# [Exercise objective]
From the start of the material through the line containing "road 2 (secondary): [(511,186),(329,360),(197,511)]", set out the lines as a numbered list, leaving out any blank lines.

# [Data in this exercise]

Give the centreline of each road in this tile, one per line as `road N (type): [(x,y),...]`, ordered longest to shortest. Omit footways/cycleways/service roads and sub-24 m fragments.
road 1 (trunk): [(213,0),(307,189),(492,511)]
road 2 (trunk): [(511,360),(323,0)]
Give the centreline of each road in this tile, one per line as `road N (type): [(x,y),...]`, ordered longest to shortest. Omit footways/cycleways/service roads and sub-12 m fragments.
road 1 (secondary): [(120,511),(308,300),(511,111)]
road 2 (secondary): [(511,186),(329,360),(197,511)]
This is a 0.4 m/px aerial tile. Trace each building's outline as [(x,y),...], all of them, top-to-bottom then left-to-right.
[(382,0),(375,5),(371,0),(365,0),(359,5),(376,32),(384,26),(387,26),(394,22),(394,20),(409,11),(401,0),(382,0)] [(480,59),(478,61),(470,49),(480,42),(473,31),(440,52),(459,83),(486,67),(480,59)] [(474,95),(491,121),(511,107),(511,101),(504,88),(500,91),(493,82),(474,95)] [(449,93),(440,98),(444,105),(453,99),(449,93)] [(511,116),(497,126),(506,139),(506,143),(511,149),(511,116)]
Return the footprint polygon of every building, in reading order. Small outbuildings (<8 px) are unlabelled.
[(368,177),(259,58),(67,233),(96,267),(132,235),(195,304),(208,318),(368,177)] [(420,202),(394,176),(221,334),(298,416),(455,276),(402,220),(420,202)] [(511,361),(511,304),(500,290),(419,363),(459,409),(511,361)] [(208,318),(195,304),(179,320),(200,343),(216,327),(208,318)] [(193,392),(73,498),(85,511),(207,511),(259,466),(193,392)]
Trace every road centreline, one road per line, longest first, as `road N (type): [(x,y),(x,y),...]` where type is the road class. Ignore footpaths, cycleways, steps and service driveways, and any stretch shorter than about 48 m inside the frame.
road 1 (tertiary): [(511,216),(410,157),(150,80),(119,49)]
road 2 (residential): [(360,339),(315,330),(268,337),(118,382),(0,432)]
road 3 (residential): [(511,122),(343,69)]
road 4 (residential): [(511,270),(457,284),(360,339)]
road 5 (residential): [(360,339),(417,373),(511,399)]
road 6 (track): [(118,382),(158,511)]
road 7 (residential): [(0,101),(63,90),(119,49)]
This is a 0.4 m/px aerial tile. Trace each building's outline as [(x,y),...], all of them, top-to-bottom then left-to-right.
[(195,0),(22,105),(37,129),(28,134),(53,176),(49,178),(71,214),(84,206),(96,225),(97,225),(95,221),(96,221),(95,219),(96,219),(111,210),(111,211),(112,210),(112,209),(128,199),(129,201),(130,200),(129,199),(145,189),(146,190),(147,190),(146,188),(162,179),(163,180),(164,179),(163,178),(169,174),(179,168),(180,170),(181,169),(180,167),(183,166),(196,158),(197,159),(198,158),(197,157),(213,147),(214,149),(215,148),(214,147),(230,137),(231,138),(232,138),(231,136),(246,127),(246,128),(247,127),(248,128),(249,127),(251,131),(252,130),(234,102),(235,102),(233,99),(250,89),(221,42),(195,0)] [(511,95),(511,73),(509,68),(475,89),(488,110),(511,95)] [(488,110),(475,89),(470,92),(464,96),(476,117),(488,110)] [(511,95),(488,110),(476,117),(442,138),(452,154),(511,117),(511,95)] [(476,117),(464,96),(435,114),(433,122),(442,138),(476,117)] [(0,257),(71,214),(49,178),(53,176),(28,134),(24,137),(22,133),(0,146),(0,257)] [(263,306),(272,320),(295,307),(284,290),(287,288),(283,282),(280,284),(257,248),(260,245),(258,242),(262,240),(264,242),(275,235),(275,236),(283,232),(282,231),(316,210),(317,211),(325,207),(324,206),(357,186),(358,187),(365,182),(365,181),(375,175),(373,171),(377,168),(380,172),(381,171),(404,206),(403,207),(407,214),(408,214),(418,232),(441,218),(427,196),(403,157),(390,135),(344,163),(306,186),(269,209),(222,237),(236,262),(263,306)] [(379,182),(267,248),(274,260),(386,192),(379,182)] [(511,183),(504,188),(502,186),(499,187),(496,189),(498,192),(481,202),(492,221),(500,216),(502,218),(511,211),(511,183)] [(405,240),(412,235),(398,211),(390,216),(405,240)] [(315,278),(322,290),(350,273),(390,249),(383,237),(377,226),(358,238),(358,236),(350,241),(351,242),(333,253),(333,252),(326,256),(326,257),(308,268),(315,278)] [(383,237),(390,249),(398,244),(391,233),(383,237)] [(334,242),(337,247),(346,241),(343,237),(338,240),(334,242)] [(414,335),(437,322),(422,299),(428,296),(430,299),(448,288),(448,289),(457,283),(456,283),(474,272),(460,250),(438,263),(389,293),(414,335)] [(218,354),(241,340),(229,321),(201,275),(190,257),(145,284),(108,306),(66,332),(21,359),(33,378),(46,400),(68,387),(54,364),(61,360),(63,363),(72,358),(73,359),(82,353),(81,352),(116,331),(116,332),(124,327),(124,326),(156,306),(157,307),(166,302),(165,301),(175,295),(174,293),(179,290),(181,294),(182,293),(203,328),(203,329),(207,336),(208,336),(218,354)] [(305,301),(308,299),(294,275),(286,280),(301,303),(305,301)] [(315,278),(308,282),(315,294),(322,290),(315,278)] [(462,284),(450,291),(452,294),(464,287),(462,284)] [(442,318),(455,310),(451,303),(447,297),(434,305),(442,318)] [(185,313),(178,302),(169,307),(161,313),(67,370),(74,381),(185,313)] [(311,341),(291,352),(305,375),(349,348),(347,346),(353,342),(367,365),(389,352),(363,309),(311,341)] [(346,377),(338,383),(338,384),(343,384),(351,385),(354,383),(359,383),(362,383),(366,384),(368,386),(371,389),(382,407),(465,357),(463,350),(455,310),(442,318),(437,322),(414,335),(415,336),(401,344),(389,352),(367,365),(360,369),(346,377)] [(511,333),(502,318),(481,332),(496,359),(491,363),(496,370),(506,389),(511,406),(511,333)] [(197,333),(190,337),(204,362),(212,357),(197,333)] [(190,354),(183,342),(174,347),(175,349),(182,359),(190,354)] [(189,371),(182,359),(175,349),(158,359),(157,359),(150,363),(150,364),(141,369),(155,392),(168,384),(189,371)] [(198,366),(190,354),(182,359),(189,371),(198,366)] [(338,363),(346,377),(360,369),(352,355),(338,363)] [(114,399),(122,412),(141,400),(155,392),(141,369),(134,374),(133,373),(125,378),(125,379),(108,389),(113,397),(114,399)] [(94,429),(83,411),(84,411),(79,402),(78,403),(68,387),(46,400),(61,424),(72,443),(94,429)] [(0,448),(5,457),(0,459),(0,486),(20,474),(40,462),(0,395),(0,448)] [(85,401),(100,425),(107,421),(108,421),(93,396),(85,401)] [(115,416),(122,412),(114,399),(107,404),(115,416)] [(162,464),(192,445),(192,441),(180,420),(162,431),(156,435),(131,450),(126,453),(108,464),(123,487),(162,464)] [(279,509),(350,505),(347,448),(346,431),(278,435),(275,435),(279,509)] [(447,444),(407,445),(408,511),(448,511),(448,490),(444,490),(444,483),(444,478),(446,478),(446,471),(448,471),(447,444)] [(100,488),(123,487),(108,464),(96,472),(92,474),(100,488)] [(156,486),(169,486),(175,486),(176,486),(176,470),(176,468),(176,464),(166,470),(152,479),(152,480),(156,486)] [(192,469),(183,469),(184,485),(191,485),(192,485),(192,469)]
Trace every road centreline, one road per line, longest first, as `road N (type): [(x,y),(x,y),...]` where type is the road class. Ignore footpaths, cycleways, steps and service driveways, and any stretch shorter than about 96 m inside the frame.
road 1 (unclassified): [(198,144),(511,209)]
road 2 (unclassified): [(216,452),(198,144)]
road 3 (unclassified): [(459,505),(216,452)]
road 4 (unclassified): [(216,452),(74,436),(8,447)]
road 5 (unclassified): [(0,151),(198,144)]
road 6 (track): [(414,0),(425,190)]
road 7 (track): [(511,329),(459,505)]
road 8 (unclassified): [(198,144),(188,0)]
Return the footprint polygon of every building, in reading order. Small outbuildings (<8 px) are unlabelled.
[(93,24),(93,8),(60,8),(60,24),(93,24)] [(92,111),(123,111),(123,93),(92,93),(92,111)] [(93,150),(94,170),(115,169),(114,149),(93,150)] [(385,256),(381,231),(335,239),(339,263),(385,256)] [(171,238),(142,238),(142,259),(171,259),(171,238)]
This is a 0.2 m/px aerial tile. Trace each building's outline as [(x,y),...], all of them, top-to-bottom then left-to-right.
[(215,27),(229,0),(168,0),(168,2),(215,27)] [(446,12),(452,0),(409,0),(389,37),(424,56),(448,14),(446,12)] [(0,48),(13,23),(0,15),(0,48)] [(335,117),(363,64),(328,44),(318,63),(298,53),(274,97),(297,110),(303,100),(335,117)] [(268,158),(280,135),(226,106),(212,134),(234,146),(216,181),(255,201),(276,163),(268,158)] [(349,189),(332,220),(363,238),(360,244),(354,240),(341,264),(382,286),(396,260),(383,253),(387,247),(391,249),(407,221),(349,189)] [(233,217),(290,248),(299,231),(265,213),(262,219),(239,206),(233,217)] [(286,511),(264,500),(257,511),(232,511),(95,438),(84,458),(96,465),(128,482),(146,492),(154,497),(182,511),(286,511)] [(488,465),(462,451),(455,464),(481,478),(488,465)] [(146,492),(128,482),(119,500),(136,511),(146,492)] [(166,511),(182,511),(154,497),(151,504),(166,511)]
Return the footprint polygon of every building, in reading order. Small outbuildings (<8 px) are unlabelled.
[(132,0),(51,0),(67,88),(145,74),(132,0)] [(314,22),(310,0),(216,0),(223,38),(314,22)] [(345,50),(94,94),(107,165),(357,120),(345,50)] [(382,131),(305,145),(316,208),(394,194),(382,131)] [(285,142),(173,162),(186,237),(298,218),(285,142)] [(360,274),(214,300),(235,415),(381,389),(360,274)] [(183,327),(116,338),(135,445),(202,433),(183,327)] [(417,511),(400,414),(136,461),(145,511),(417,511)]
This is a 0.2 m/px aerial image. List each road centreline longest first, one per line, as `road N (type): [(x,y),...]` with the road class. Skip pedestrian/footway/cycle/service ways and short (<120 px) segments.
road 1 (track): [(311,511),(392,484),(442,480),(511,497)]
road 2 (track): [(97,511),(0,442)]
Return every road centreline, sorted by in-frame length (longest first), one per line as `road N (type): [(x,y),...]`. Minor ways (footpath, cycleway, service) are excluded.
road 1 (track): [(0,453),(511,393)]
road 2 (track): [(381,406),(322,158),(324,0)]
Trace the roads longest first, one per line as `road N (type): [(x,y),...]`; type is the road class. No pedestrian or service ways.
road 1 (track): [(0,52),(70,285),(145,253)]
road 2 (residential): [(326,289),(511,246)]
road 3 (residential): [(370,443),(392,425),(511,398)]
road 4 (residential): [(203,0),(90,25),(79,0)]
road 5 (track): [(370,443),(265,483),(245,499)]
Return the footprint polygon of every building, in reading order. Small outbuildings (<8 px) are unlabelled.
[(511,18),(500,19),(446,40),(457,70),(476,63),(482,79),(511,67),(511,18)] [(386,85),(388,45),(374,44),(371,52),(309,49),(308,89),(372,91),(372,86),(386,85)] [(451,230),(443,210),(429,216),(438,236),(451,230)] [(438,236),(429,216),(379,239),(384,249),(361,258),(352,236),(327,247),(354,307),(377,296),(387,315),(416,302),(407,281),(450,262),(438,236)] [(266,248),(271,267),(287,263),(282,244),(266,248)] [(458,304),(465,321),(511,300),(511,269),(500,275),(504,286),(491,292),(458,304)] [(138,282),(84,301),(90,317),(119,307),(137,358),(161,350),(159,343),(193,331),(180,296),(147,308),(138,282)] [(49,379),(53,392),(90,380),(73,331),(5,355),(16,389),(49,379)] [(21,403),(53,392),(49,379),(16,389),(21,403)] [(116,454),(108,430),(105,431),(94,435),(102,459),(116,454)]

# [Complete answer]
1. Give the centreline of each road in this tile, one per line as `road N (type): [(x,y),...]`, ordered longest to shortest. Omit footways/cycleways/service roads and sub-24 m fragments.
2. road 1 (trunk): [(213,0),(307,189),(492,511)]
3. road 2 (trunk): [(511,360),(323,0)]
4. Give the centreline of each road in this tile, one per line as `road N (type): [(x,y),...]`, ordered longest to shortest. Omit footways/cycleways/service roads and sub-12 m fragments.
5. road 1 (secondary): [(120,511),(308,300),(511,111)]
6. road 2 (secondary): [(511,186),(329,360),(197,511)]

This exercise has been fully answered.